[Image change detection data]
__________________________________________________
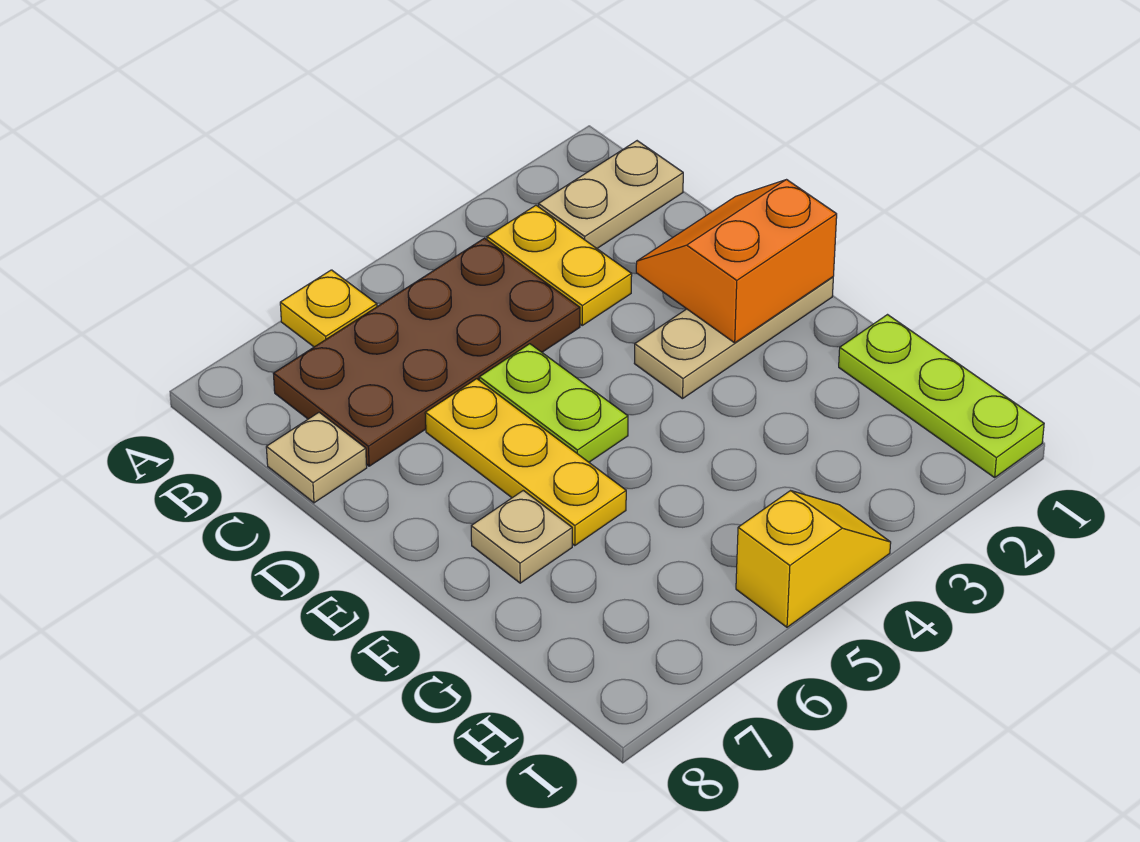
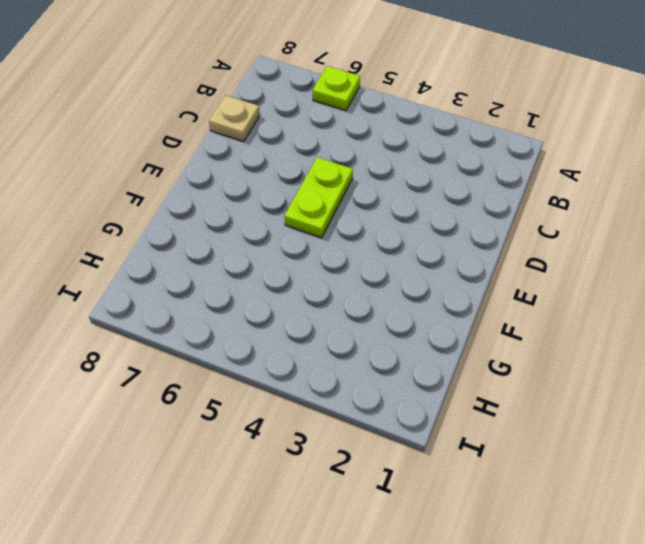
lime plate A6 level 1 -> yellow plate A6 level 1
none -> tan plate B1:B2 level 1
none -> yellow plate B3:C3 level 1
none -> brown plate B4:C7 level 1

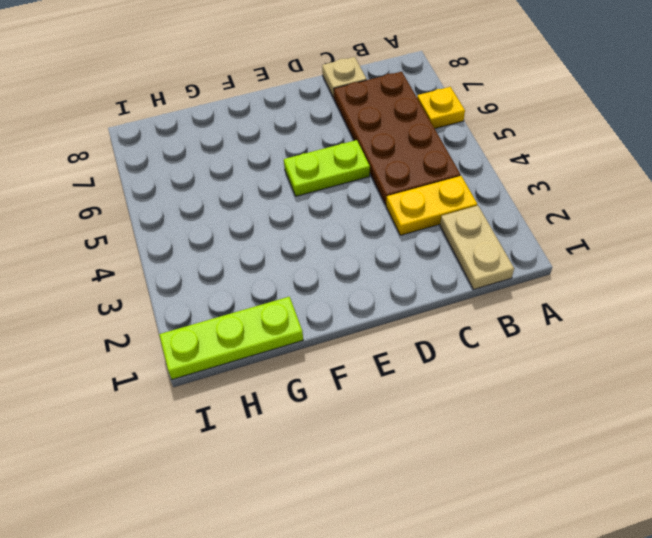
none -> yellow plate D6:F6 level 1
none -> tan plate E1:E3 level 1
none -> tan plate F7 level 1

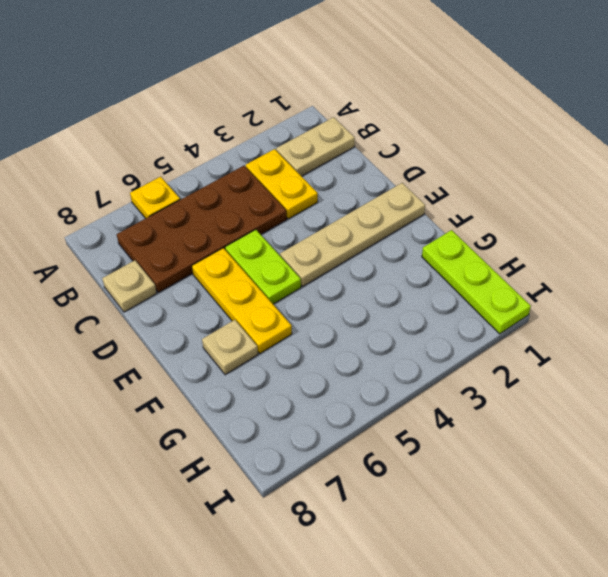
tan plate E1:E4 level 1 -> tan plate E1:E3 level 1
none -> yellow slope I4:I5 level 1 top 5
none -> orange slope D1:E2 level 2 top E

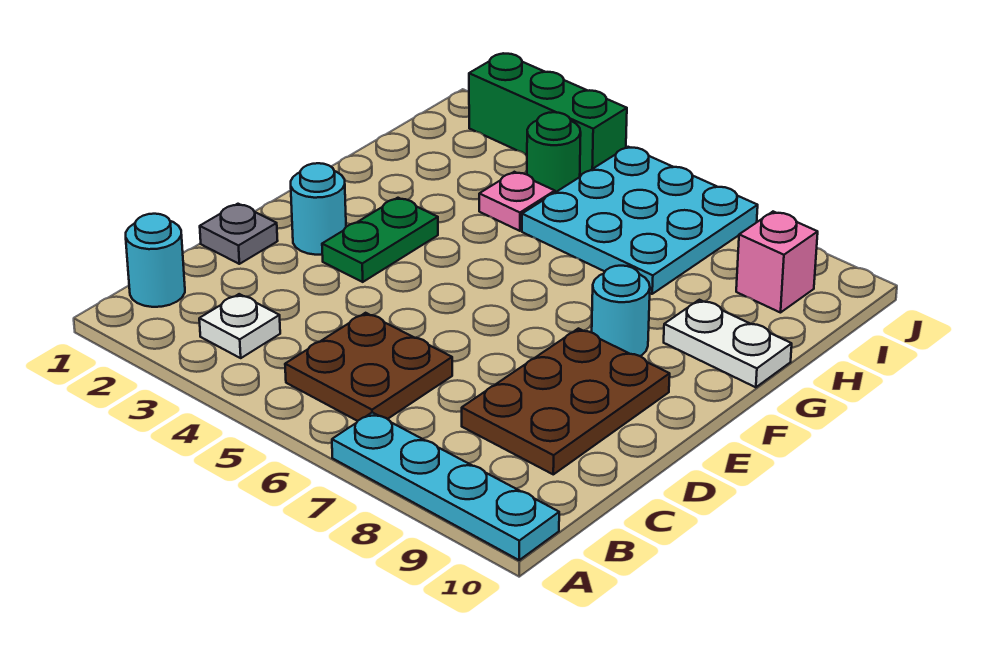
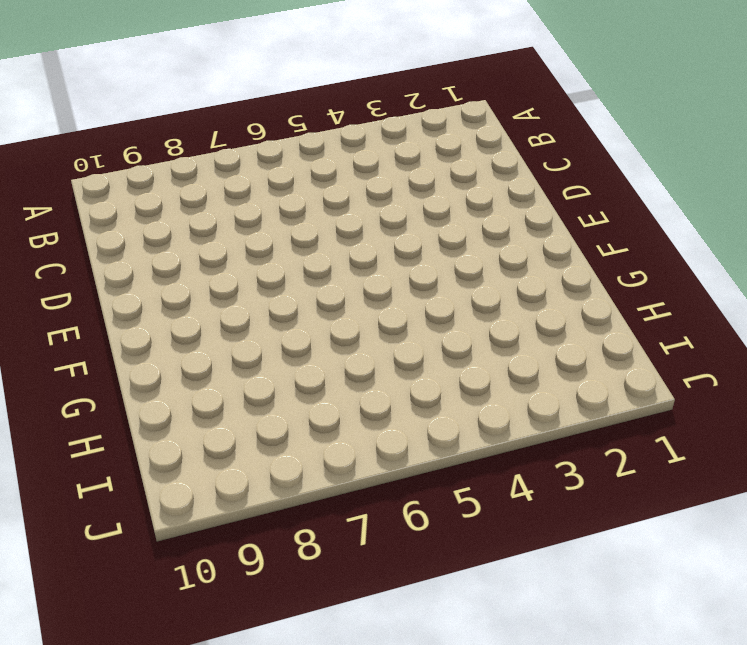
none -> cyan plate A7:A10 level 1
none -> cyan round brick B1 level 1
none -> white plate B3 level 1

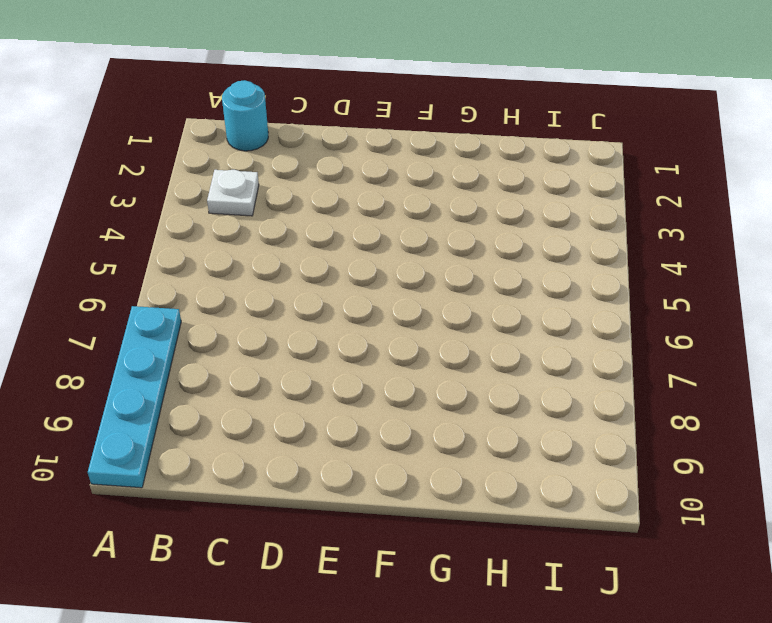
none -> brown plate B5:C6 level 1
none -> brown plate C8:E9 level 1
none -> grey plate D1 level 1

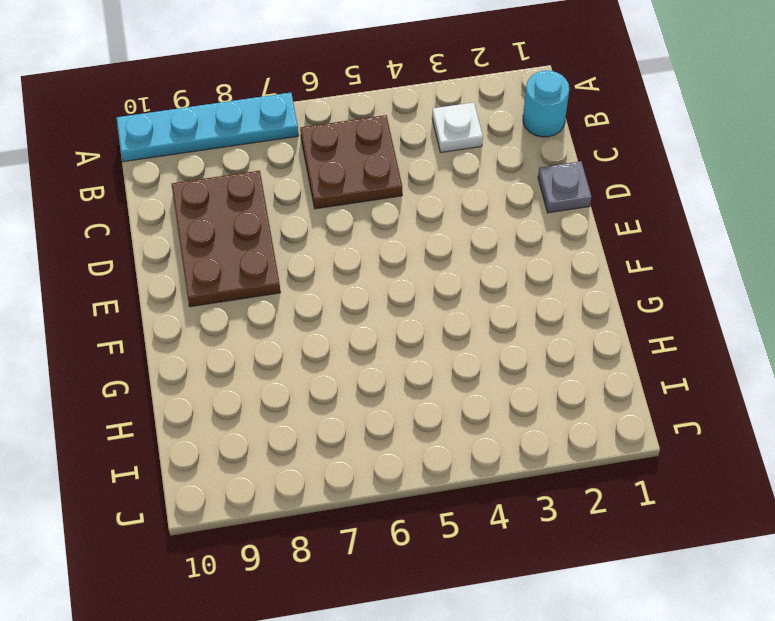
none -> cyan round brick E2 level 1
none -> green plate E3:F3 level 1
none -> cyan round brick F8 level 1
__________________________________________________
▶ _Exercise_
Among the lines of the records, copy out each one that contains the word "brown".

▶ _Your response_
none -> brown plate B4:C7 level 1
none -> brown plate B5:C6 level 1
none -> brown plate C8:E9 level 1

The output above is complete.